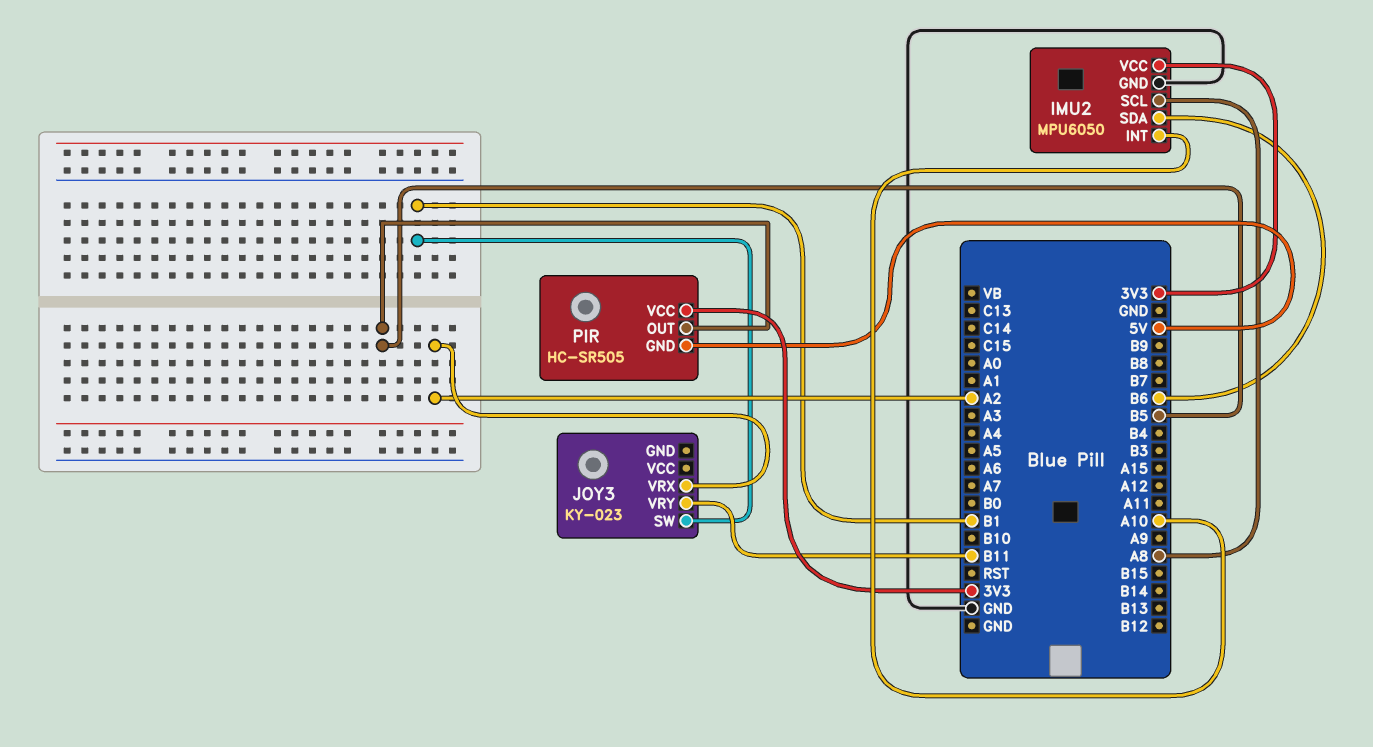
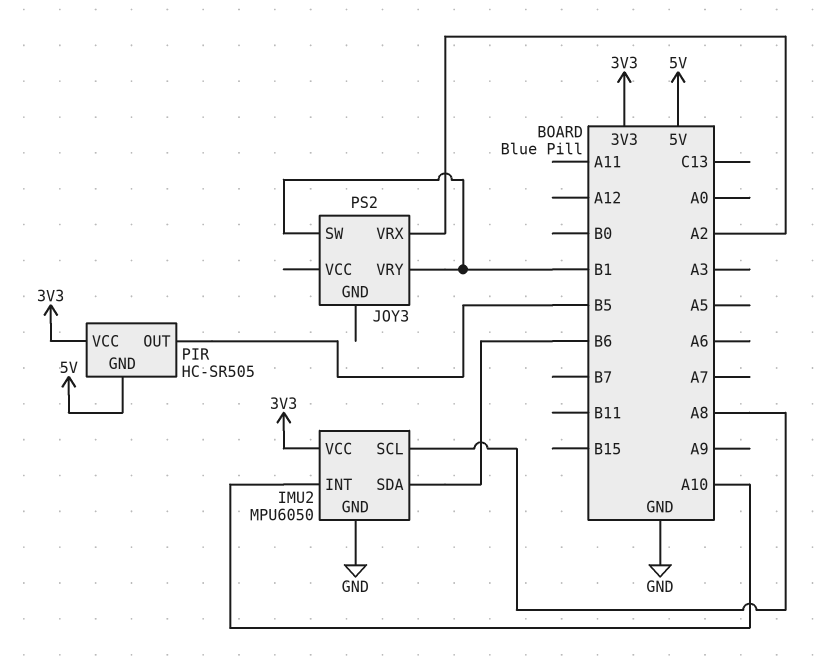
JOY3: KY-023 -> PS2
JOY3 pin VRY: B11 -> B1

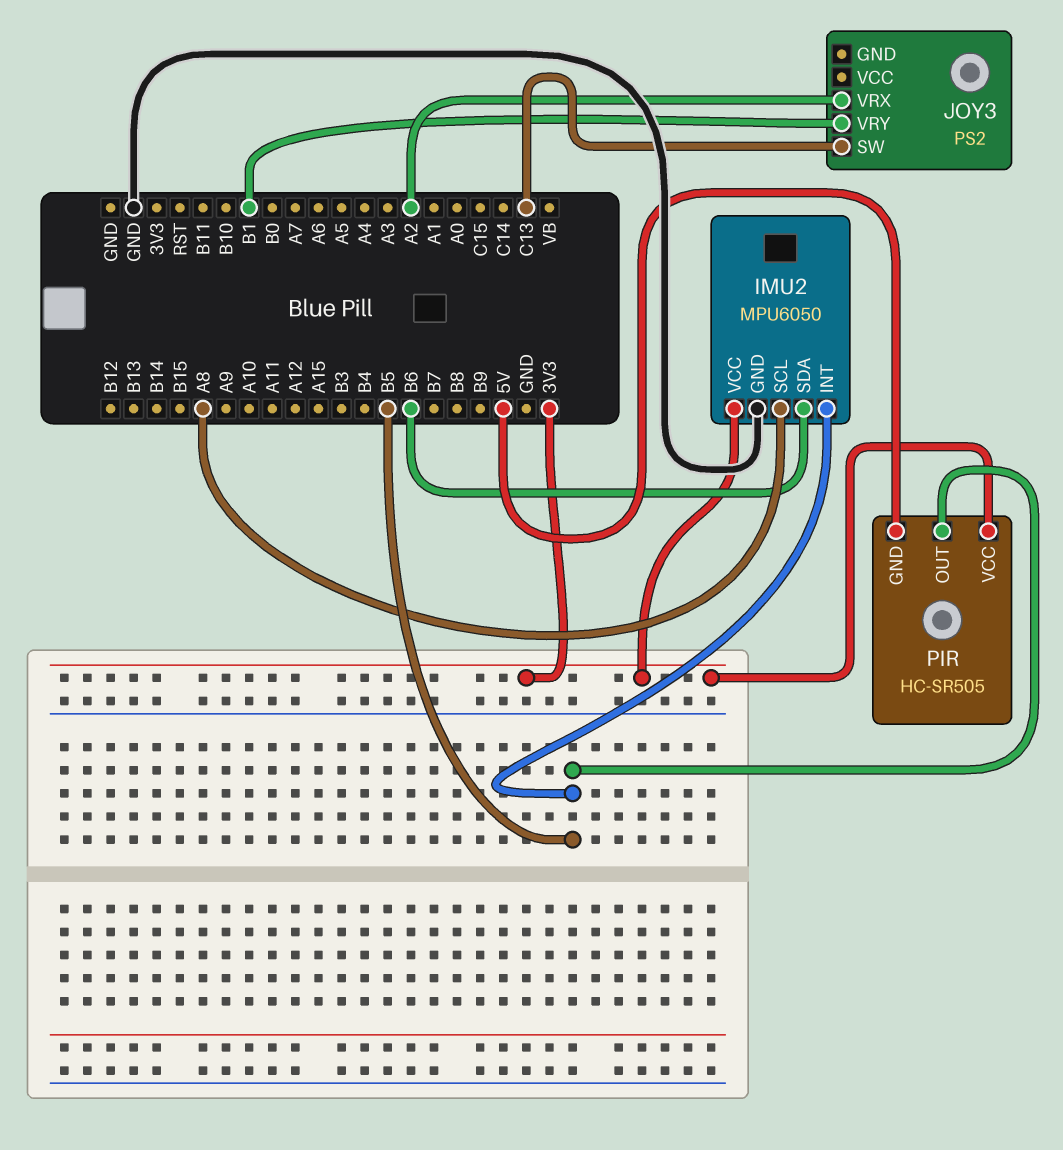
IMU2 pin INT: A10 -> B5
JOY3 pin SW: B1 -> C13

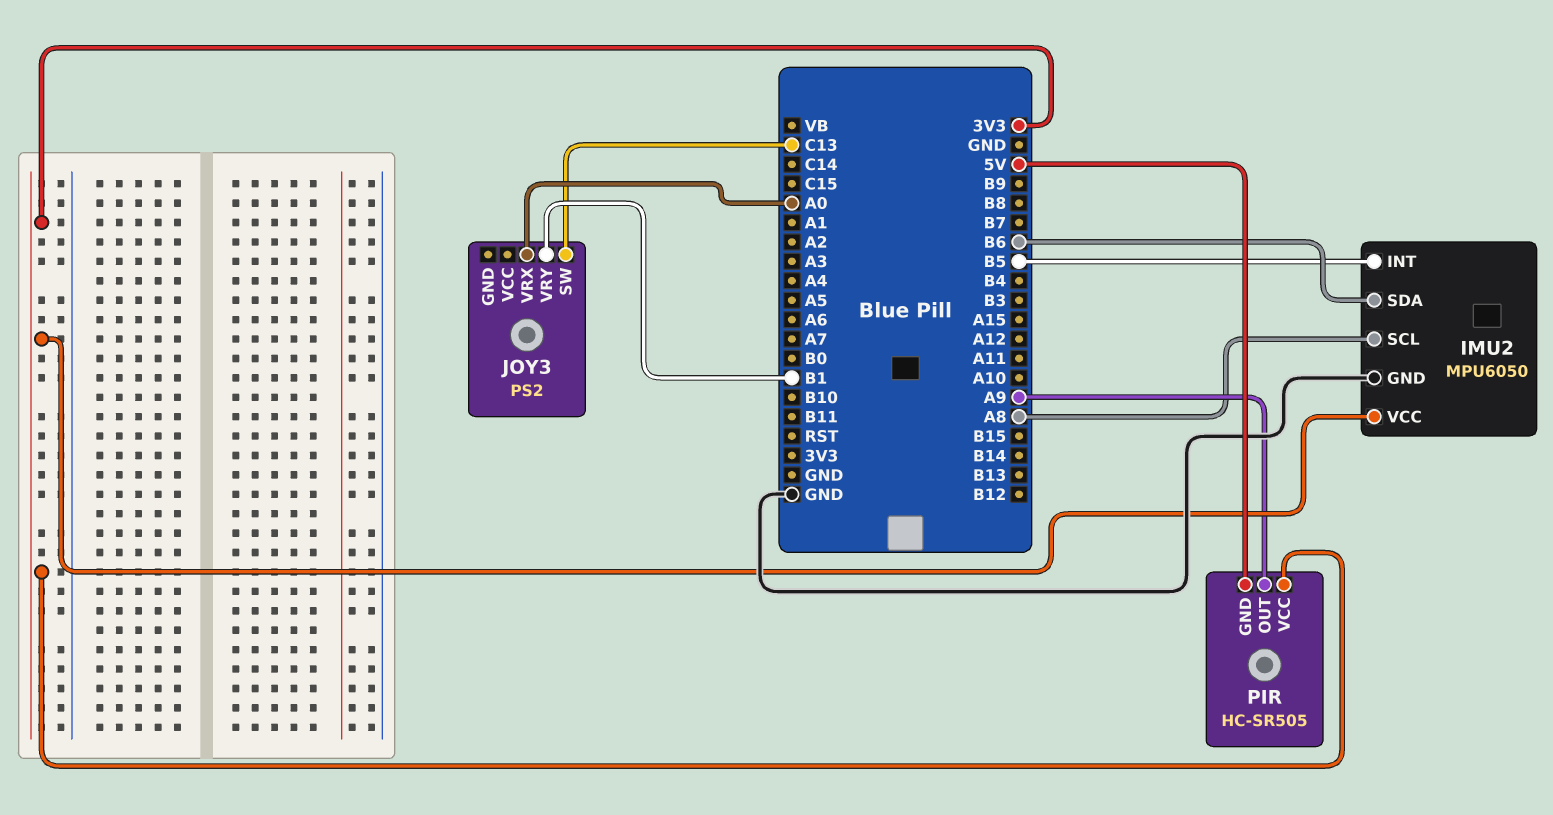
JOY3 pin VRX: A2 -> A0
PIR pin OUT: B5 -> A9

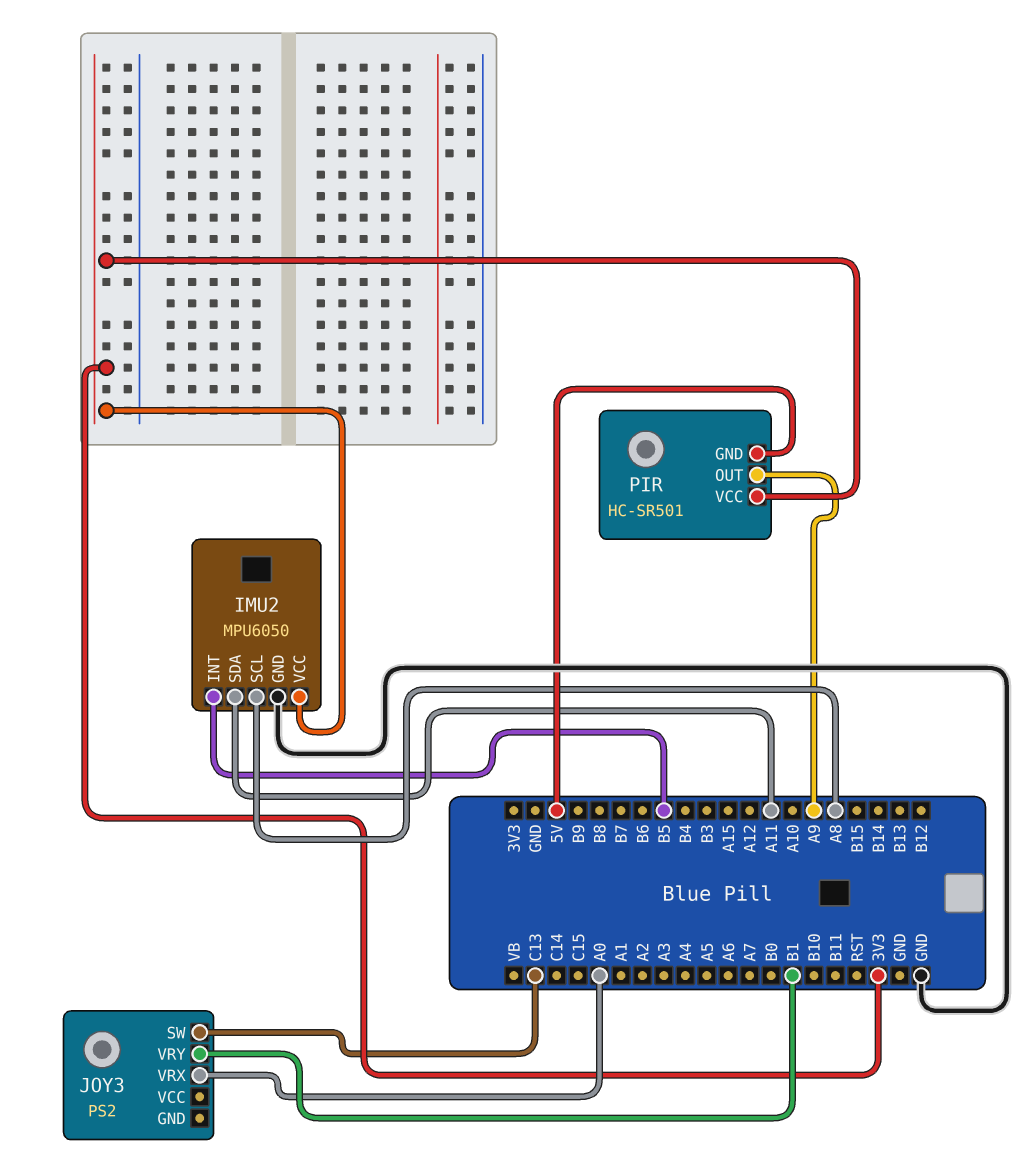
IMU2 pin SDA: B6 -> A11
PIR: HC-SR505 -> HC-SR501

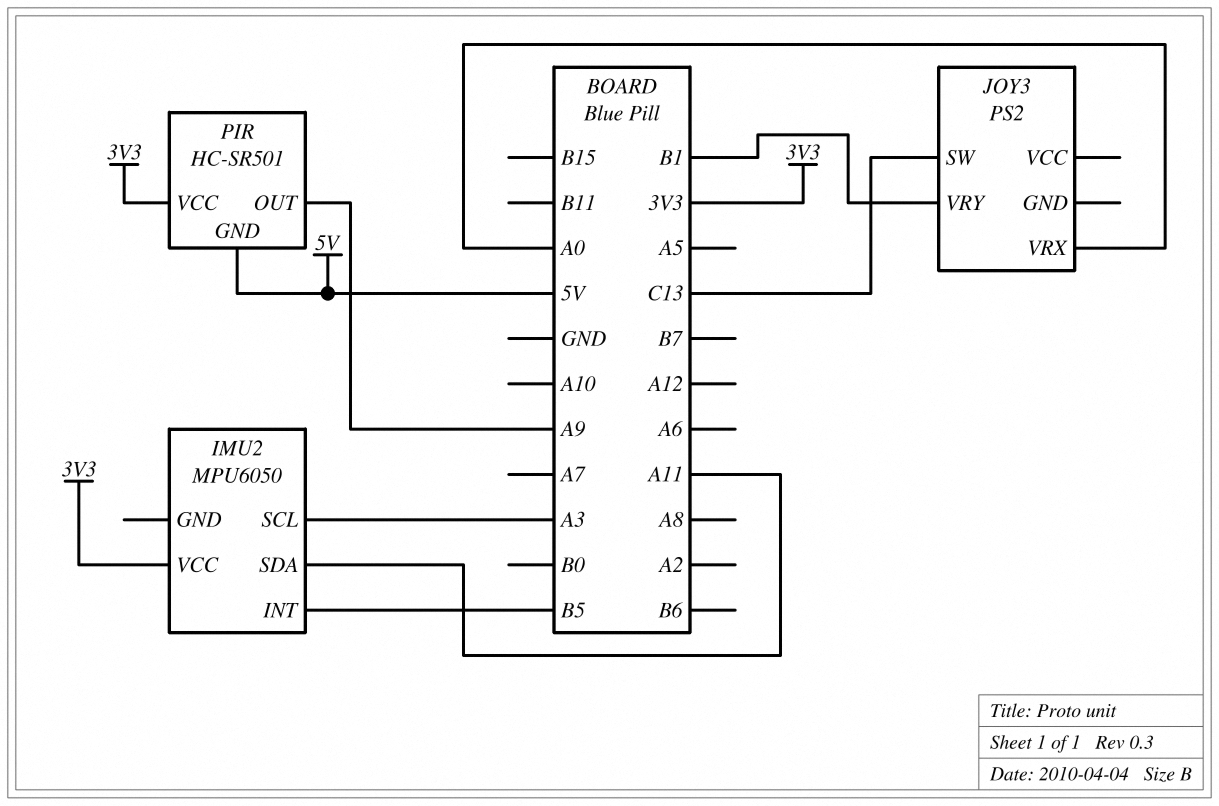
IMU2 pin GND: GND -> none
IMU2 pin SCL: A8 -> A3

## What you need to do
Exactly the lines from the one containing "JOY3 pin VRX: A2 -> A0" to the end of the records above, both end lines included, are to be printed, and no pictures with them.

## Your response
JOY3 pin VRX: A2 -> A0
PIR pin OUT: B5 -> A9

IMU2 pin SDA: B6 -> A11
PIR: HC-SR505 -> HC-SR501

IMU2 pin GND: GND -> none
IMU2 pin SCL: A8 -> A3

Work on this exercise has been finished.